# TASK STATEMENT
Copy out every one of the following rows with no change to any character.
-- INPUT MATERIAL start --
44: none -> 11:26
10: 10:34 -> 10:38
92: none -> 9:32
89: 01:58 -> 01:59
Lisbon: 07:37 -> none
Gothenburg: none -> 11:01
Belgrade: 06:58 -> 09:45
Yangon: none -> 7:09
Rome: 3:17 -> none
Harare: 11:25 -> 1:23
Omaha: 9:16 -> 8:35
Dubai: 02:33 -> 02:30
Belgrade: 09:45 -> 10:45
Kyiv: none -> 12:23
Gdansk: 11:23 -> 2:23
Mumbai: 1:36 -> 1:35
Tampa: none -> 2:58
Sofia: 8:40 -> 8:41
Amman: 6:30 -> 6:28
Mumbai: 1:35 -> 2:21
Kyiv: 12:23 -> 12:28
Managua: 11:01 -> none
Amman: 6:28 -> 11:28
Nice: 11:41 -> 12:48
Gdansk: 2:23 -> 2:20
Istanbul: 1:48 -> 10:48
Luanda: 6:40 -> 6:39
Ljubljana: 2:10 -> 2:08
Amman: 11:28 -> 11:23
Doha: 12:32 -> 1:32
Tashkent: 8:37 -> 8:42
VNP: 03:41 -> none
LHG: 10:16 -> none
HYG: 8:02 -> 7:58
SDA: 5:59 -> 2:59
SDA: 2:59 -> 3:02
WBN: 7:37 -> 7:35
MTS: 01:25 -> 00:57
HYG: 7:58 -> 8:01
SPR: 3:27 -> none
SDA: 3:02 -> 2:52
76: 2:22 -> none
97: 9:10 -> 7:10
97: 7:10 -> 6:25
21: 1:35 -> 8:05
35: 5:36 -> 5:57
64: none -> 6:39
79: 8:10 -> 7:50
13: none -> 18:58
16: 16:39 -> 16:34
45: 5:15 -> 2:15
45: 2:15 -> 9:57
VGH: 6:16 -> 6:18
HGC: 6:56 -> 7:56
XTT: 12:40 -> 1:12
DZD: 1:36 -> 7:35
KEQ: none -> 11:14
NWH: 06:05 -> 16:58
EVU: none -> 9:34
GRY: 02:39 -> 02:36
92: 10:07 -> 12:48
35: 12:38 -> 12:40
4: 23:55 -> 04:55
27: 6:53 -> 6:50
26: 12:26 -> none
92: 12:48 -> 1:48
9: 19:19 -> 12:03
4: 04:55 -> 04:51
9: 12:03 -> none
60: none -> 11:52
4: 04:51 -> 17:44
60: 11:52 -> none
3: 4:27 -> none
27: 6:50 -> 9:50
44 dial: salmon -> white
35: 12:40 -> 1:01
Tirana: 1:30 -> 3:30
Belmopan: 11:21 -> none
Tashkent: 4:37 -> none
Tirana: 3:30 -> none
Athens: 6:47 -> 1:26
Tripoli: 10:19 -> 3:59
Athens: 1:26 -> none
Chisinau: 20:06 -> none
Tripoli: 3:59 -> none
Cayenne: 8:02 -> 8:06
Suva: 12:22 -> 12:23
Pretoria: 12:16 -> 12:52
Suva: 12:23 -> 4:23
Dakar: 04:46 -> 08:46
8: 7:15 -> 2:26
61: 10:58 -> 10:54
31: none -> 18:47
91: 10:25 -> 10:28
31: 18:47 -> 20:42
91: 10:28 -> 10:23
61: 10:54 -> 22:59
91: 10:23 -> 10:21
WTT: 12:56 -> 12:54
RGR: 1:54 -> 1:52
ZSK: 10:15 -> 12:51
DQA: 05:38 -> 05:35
-- INPUT MATERIAL end --
# SOLVED PROBLEM
44: none -> 11:26
10: 10:34 -> 10:38
92: none -> 9:32
89: 01:58 -> 01:59
Lisbon: 07:37 -> none
Gothenburg: none -> 11:01
Belgrade: 06:58 -> 09:45
Yangon: none -> 7:09
Rome: 3:17 -> none
Harare: 11:25 -> 1:23
Omaha: 9:16 -> 8:35
Dubai: 02:33 -> 02:30
Belgrade: 09:45 -> 10:45
Kyiv: none -> 12:23
Gdansk: 11:23 -> 2:23
Mumbai: 1:36 -> 1:35
Tampa: none -> 2:58
Sofia: 8:40 -> 8:41
Amman: 6:30 -> 6:28
Mumbai: 1:35 -> 2:21
Kyiv: 12:23 -> 12:28
Managua: 11:01 -> none
Amman: 6:28 -> 11:28
Nice: 11:41 -> 12:48
Gdansk: 2:23 -> 2:20
Istanbul: 1:48 -> 10:48
Luanda: 6:40 -> 6:39
Ljubljana: 2:10 -> 2:08
Amman: 11:28 -> 11:23
Doha: 12:32 -> 1:32
Tashkent: 8:37 -> 8:42
VNP: 03:41 -> none
LHG: 10:16 -> none
HYG: 8:02 -> 7:58
SDA: 5:59 -> 2:59
SDA: 2:59 -> 3:02
WBN: 7:37 -> 7:35
MTS: 01:25 -> 00:57
HYG: 7:58 -> 8:01
SPR: 3:27 -> none
SDA: 3:02 -> 2:52
76: 2:22 -> none
97: 9:10 -> 7:10
97: 7:10 -> 6:25
21: 1:35 -> 8:05
35: 5:36 -> 5:57
64: none -> 6:39
79: 8:10 -> 7:50
13: none -> 18:58
16: 16:39 -> 16:34
45: 5:15 -> 2:15
45: 2:15 -> 9:57
VGH: 6:16 -> 6:18
HGC: 6:56 -> 7:56
XTT: 12:40 -> 1:12
DZD: 1:36 -> 7:35
KEQ: none -> 11:14
NWH: 06:05 -> 16:58
EVU: none -> 9:34
GRY: 02:39 -> 02:36
92: 10:07 -> 12:48
35: 12:38 -> 12:40
4: 23:55 -> 04:55
27: 6:53 -> 6:50
26: 12:26 -> none
92: 12:48 -> 1:48
9: 19:19 -> 12:03
4: 04:55 -> 04:51
9: 12:03 -> none
60: none -> 11:52
4: 04:51 -> 17:44
60: 11:52 -> none
3: 4:27 -> none
27: 6:50 -> 9:50
44 dial: salmon -> white
35: 12:40 -> 1:01
Tirana: 1:30 -> 3:30
Belmopan: 11:21 -> none
Tashkent: 4:37 -> none
Tirana: 3:30 -> none
Athens: 6:47 -> 1:26
Tripoli: 10:19 -> 3:59
Athens: 1:26 -> none
Chisinau: 20:06 -> none
Tripoli: 3:59 -> none
Cayenne: 8:02 -> 8:06
Suva: 12:22 -> 12:23
Pretoria: 12:16 -> 12:52
Suva: 12:23 -> 4:23
Dakar: 04:46 -> 08:46
8: 7:15 -> 2:26
61: 10:58 -> 10:54
31: none -> 18:47
91: 10:25 -> 10:28
31: 18:47 -> 20:42
91: 10:28 -> 10:23
61: 10:54 -> 22:59
91: 10:23 -> 10:21
WTT: 12:56 -> 12:54
RGR: 1:54 -> 1:52
ZSK: 10:15 -> 12:51
DQA: 05:38 -> 05:35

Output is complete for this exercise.